• DATA SEGMENT
"""
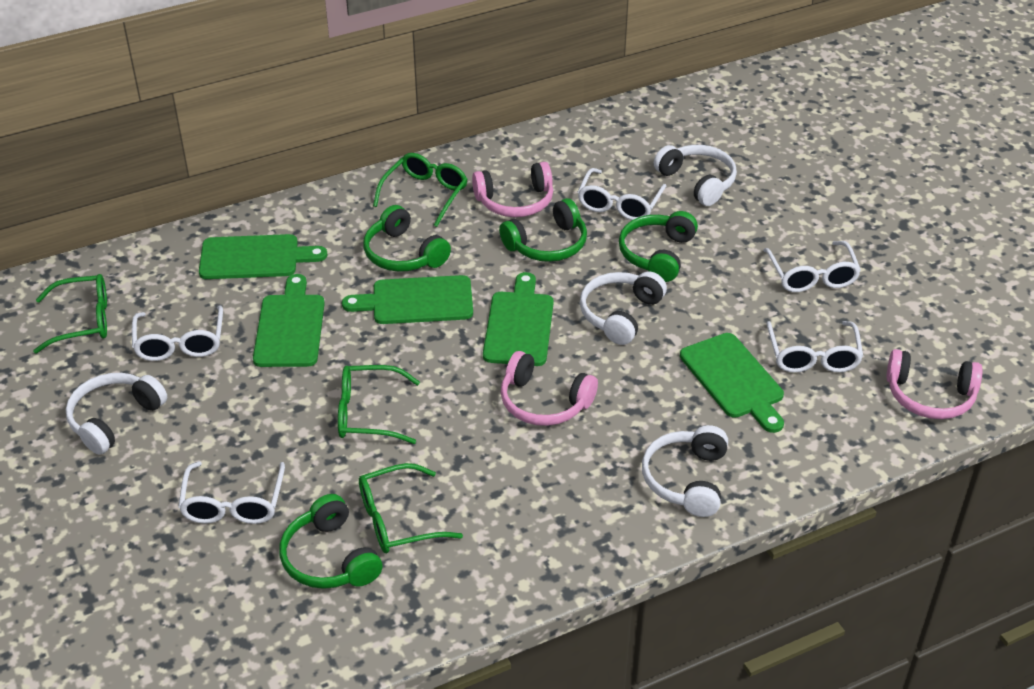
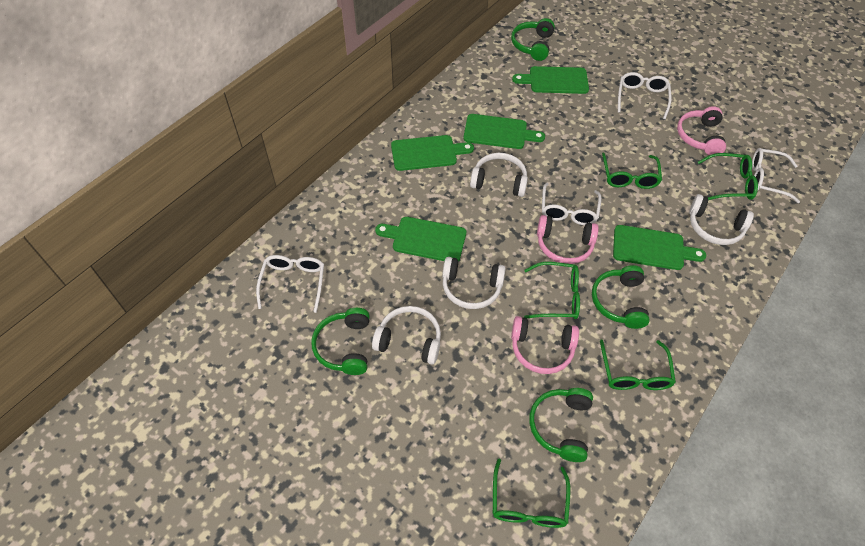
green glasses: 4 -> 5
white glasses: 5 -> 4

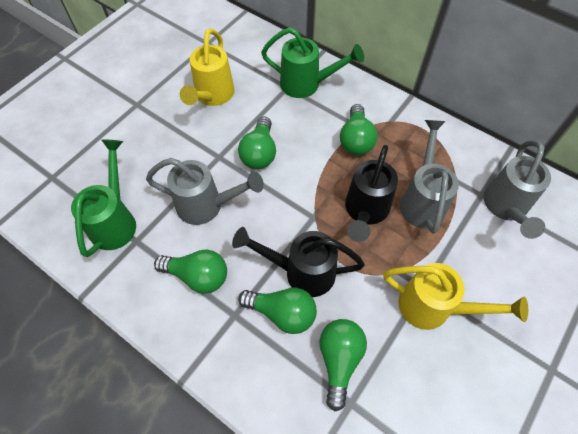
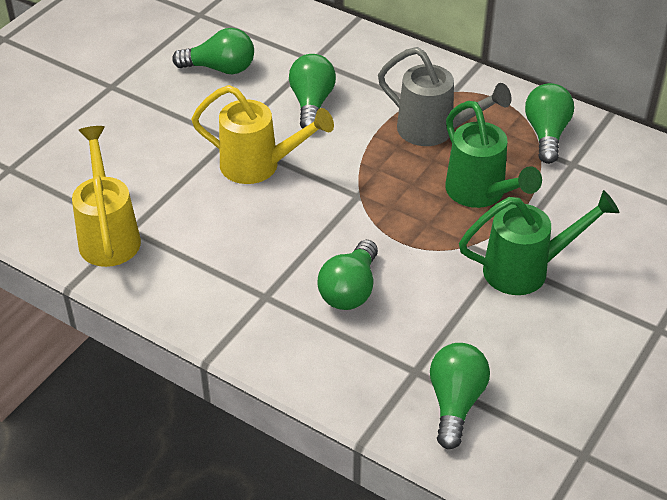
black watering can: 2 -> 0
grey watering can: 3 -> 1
"""
• TASK DIRECTIONS
Make an exact copy of the data, leaving its pictures out.

• ANSWER TO THE EXERCISE
green glasses: 4 -> 5
white glasses: 5 -> 4

black watering can: 2 -> 0
grey watering can: 3 -> 1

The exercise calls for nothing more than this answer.